### [WHAT YOU SHOULD DO]
Can you sift through the lines below and copy out each one that contains the string "kern", treating uppercase and lowercase as different?

### RECORDS FOR THIS EXERCISE

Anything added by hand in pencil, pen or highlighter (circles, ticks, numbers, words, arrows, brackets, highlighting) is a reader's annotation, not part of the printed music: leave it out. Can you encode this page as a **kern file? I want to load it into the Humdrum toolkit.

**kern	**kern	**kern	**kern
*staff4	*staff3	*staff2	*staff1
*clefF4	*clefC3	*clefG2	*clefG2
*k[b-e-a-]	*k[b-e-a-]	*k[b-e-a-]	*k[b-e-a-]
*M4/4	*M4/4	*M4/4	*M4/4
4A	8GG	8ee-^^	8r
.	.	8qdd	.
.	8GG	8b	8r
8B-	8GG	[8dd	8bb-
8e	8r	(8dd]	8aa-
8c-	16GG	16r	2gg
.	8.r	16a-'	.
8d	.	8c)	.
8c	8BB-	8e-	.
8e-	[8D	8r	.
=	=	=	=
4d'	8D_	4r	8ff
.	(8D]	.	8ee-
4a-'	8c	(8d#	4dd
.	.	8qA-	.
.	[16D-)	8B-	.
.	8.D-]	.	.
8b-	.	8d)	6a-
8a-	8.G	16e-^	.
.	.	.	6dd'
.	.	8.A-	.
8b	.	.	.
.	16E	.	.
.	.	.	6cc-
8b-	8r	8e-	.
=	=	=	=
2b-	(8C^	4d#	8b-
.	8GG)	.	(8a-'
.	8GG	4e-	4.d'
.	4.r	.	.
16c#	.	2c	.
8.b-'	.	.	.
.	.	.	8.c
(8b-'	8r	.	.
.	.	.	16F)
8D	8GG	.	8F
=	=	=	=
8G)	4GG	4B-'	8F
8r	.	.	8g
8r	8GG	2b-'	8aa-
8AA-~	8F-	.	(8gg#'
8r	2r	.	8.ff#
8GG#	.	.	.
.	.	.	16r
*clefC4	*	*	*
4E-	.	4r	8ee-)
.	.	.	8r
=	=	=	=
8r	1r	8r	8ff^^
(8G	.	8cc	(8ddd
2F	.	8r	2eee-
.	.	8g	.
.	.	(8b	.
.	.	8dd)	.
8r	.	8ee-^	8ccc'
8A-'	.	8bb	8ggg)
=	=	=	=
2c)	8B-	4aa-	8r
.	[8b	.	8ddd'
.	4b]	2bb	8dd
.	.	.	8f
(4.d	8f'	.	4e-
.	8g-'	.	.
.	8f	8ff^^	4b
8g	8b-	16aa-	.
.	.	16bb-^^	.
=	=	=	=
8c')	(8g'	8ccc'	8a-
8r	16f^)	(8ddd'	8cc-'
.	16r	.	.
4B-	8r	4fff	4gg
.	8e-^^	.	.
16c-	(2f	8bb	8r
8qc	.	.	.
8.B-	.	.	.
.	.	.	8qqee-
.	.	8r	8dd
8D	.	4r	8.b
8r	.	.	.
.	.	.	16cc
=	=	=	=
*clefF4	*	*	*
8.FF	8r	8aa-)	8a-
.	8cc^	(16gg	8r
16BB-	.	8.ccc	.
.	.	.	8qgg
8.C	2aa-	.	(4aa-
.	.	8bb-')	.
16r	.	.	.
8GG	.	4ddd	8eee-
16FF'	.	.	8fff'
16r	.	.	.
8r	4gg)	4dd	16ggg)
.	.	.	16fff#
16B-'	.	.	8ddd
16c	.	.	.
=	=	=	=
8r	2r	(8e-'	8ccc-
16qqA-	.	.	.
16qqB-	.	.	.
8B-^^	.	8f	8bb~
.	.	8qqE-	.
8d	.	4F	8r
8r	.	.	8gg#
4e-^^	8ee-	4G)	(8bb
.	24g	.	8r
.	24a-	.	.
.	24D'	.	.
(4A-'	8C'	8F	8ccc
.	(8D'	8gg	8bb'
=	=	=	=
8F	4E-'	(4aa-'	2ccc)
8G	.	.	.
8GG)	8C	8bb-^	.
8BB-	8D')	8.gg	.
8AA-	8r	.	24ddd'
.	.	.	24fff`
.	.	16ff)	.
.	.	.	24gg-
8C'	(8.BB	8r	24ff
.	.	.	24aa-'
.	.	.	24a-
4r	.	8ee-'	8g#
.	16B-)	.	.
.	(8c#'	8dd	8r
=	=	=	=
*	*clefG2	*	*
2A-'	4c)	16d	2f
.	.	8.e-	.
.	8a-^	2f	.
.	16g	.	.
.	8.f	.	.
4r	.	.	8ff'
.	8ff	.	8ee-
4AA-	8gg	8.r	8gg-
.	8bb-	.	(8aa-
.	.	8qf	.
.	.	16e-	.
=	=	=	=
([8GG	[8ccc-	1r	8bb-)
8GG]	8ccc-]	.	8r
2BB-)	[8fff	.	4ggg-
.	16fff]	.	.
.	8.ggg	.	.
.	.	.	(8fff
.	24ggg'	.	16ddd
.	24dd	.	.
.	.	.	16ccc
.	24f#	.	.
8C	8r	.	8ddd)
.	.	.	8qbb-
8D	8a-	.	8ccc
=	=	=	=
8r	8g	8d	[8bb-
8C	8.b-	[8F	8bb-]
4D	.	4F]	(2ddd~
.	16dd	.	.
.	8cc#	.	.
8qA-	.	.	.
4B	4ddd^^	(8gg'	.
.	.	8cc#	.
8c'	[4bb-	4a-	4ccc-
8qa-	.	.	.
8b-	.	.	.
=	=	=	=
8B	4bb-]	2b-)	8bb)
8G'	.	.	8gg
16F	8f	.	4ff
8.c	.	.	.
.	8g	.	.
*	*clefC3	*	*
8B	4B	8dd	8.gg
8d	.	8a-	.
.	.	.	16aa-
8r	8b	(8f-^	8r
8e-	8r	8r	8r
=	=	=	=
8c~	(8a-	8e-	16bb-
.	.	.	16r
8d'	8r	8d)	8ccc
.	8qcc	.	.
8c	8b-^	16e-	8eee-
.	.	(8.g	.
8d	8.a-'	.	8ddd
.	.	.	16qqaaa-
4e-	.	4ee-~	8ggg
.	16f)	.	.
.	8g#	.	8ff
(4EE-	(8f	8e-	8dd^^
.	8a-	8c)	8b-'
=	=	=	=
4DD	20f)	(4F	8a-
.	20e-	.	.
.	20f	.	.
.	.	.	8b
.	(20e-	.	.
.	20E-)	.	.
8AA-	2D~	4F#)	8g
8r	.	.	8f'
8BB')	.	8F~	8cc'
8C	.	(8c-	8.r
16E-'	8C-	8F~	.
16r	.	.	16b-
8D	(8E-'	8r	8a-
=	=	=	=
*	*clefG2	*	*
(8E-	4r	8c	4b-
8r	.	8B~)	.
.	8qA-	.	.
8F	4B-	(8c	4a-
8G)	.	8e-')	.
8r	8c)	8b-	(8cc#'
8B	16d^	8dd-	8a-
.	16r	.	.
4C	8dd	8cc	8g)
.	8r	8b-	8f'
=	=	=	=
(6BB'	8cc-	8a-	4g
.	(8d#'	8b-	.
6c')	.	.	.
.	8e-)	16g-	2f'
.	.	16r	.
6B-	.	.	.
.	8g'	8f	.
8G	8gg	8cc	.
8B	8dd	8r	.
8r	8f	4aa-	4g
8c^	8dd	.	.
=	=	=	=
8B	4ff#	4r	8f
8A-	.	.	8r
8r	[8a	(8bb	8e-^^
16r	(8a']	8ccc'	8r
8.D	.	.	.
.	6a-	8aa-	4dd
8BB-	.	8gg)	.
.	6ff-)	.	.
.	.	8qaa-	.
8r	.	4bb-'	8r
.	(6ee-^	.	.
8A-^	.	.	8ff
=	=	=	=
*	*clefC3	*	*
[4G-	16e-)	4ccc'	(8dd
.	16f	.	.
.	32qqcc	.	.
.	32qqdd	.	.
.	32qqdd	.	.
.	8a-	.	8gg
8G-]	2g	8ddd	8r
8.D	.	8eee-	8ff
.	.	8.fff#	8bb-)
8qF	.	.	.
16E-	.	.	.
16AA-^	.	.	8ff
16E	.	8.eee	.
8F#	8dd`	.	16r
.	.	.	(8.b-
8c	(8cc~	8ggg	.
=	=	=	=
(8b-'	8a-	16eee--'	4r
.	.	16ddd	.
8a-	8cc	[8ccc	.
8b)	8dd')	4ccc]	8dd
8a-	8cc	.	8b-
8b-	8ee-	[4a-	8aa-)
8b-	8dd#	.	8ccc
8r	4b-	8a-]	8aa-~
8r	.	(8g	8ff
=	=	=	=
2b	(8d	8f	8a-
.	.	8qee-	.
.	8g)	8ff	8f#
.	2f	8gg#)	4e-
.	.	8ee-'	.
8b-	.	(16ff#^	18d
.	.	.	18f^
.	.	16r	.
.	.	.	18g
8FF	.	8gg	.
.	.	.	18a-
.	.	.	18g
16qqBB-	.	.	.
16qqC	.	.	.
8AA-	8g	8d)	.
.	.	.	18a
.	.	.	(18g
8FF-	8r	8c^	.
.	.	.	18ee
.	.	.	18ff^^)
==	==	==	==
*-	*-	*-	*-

######

### [OUTPUT]
Anything added by hand in pencil, pen or highlighter (circles, ticks, numbers, words, arrows, brackets, highlighting) is a reader's annotation, not part of the printed music: leave it out. Can you encode this page as a **kern file? I want to load it into the Humdrum toolkit.
**kern	**kern	**kern	**kern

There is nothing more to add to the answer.